# EXERCISE GOAL
Below are the entries; give again exactly the lines from the one mentioning "(728, 95) = (666, 174): brown" through the one mentioning "(956, 192) = (782, 316): yellow", inclusive.

# Source records
######

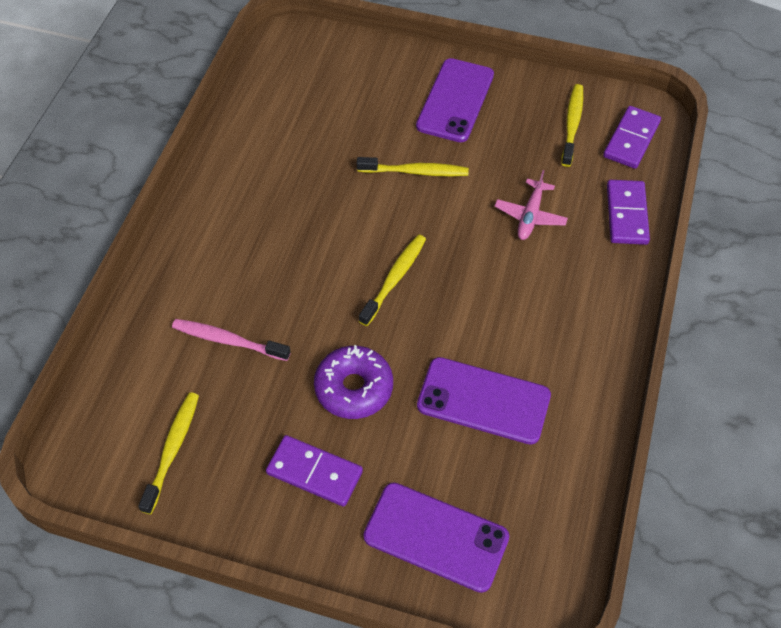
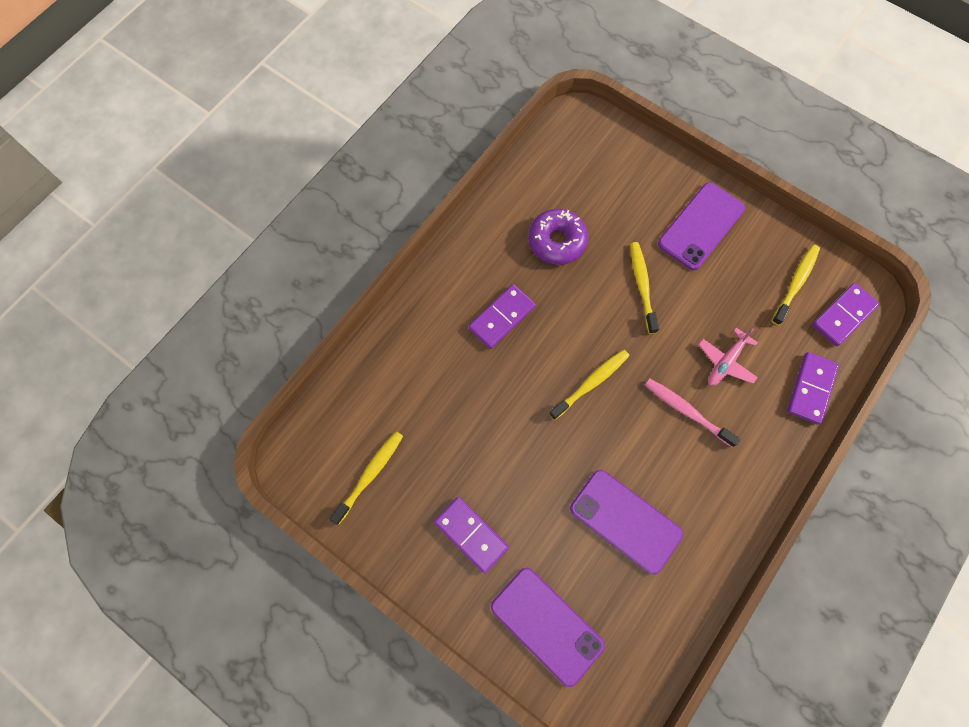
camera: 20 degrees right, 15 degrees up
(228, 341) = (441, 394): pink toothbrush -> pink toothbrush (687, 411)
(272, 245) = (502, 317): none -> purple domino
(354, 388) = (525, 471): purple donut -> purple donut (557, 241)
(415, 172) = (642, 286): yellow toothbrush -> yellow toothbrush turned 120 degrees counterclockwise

######

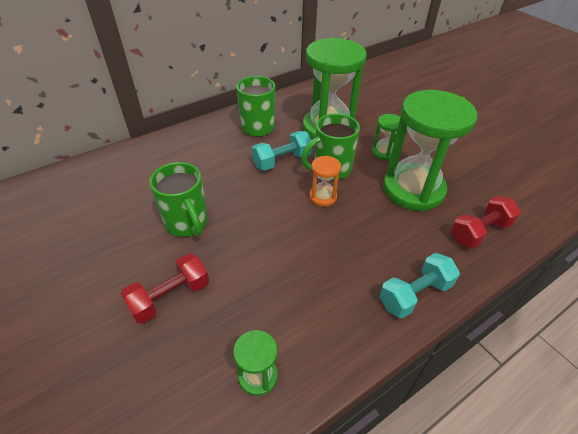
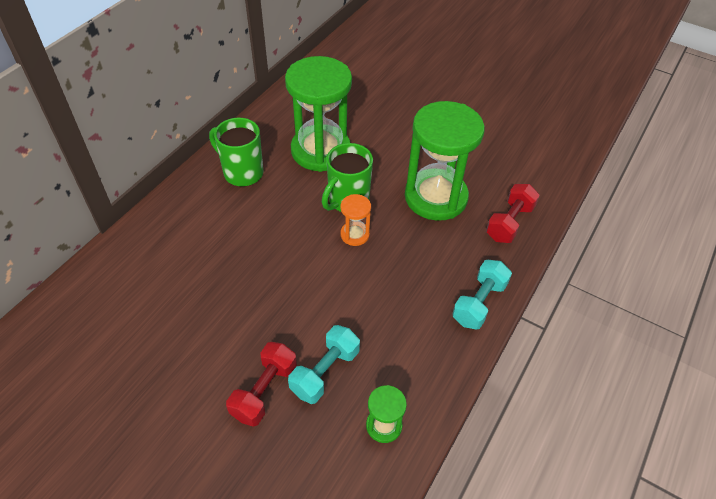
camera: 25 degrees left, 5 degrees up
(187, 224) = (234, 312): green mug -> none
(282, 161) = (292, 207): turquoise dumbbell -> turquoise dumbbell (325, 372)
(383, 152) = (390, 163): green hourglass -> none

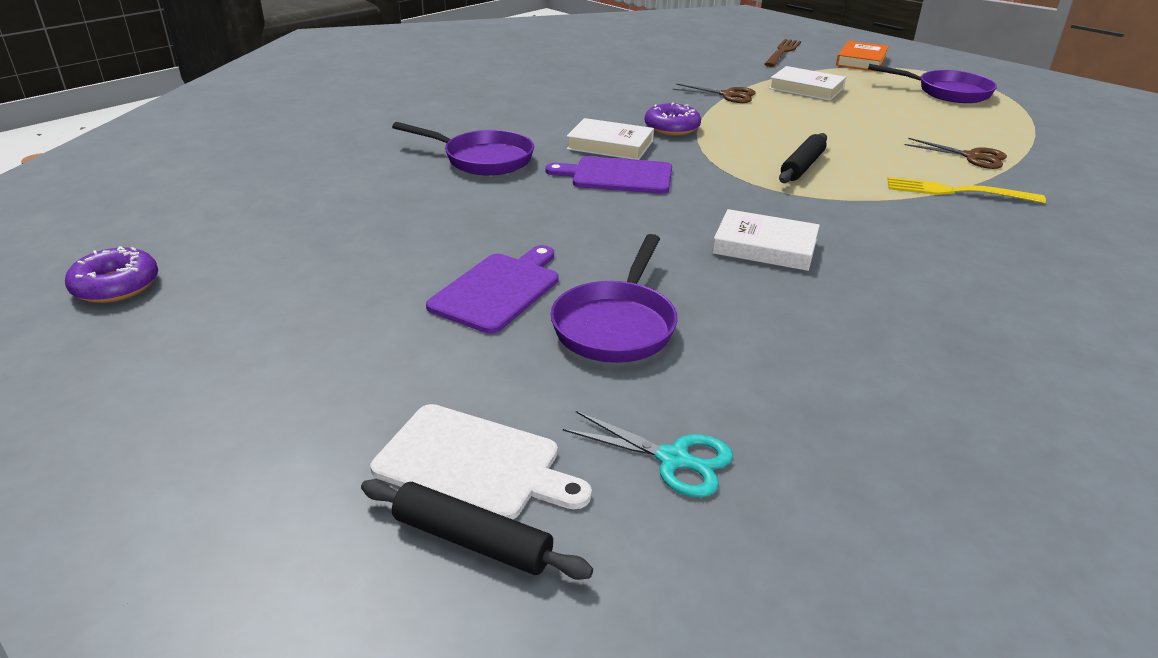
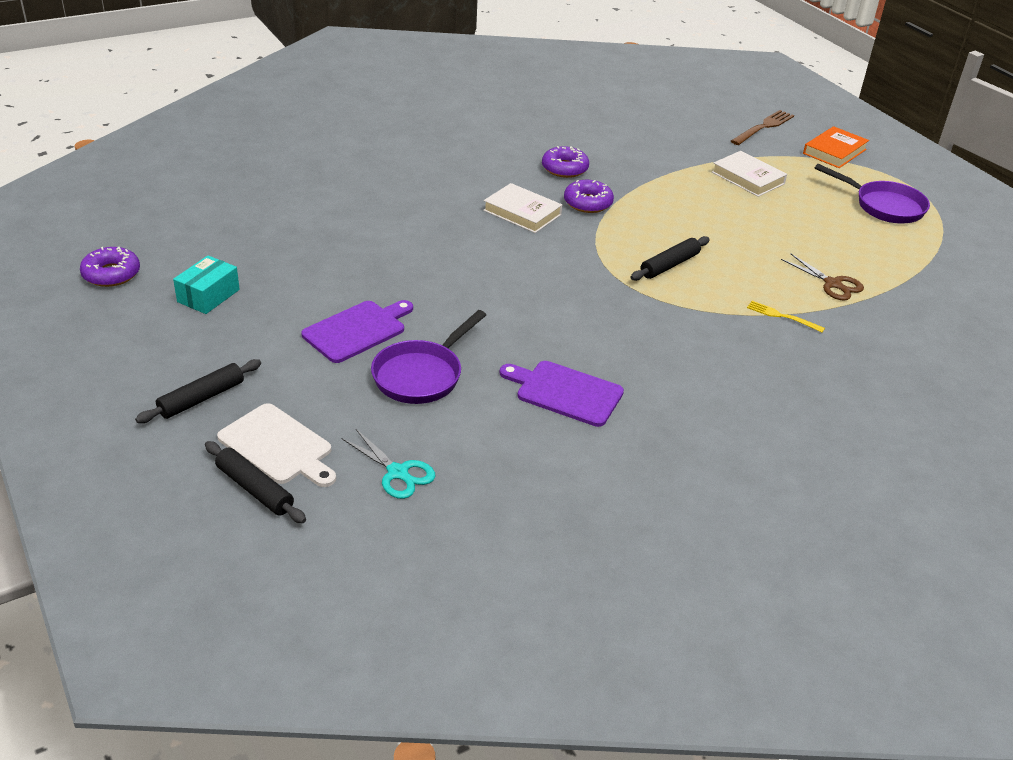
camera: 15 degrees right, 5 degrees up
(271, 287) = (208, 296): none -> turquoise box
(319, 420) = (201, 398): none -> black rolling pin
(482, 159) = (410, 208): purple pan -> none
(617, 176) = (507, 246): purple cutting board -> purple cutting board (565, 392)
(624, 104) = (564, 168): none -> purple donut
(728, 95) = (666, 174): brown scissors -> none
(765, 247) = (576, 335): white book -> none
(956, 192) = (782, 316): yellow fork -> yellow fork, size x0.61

######

# EXERCISE OUTPUT
(728, 95) = (666, 174): brown scissors -> none
(765, 247) = (576, 335): white book -> none
(956, 192) = (782, 316): yellow fork -> yellow fork, size x0.61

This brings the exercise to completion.